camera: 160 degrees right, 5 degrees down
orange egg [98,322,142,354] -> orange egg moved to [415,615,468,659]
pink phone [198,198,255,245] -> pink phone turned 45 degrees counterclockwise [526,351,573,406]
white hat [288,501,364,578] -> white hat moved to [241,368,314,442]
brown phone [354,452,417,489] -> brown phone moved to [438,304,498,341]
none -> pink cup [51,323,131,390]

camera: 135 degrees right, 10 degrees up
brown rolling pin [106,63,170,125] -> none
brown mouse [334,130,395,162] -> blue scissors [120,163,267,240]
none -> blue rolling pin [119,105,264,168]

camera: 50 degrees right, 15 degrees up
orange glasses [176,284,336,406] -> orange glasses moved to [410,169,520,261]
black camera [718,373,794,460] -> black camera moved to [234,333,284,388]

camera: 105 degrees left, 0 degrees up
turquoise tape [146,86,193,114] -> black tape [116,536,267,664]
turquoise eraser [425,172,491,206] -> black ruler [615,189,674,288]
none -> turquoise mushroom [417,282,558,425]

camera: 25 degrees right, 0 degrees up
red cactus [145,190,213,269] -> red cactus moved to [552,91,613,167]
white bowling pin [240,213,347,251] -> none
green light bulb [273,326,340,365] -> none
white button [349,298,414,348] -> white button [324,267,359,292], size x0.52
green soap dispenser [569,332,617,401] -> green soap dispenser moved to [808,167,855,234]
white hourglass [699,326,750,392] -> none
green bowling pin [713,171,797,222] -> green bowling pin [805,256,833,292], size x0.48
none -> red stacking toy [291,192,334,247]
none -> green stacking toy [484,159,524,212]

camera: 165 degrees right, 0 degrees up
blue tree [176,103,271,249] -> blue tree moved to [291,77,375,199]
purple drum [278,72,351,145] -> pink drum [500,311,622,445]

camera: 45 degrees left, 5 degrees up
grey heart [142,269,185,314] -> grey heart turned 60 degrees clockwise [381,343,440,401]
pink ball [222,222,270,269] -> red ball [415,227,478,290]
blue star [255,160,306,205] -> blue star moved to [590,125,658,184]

:::

Word for word, write out each record shown above.

* _Answer to this task_
camera: 160 degrees right, 5 degrees down
orange egg [98,322,142,354] -> orange egg moved to [415,615,468,659]
pink phone [198,198,255,245] -> pink phone turned 45 degrees counterclockwise [526,351,573,406]
white hat [288,501,364,578] -> white hat moved to [241,368,314,442]
brown phone [354,452,417,489] -> brown phone moved to [438,304,498,341]
none -> pink cup [51,323,131,390]

camera: 135 degrees right, 10 degrees up
brown rolling pin [106,63,170,125] -> none
brown mouse [334,130,395,162] -> blue scissors [120,163,267,240]
none -> blue rolling pin [119,105,264,168]

camera: 50 degrees right, 15 degrees up
orange glasses [176,284,336,406] -> orange glasses moved to [410,169,520,261]
black camera [718,373,794,460] -> black camera moved to [234,333,284,388]

camera: 105 degrees left, 0 degrees up
turquoise tape [146,86,193,114] -> black tape [116,536,267,664]
turquoise eraser [425,172,491,206] -> black ruler [615,189,674,288]
none -> turquoise mushroom [417,282,558,425]

camera: 25 degrees right, 0 degrees up
red cactus [145,190,213,269] -> red cactus moved to [552,91,613,167]
white bowling pin [240,213,347,251] -> none
green light bulb [273,326,340,365] -> none
white button [349,298,414,348] -> white button [324,267,359,292], size x0.52
green soap dispenser [569,332,617,401] -> green soap dispenser moved to [808,167,855,234]
white hourglass [699,326,750,392] -> none
green bowling pin [713,171,797,222] -> green bowling pin [805,256,833,292], size x0.48
none -> red stacking toy [291,192,334,247]
none -> green stacking toy [484,159,524,212]

camera: 165 degrees right, 0 degrees up
blue tree [176,103,271,249] -> blue tree moved to [291,77,375,199]
purple drum [278,72,351,145] -> pink drum [500,311,622,445]

camera: 45 degrees left, 5 degrees up
grey heart [142,269,185,314] -> grey heart turned 60 degrees clockwise [381,343,440,401]
pink ball [222,222,270,269] -> red ball [415,227,478,290]
blue star [255,160,306,205] -> blue star moved to [590,125,658,184]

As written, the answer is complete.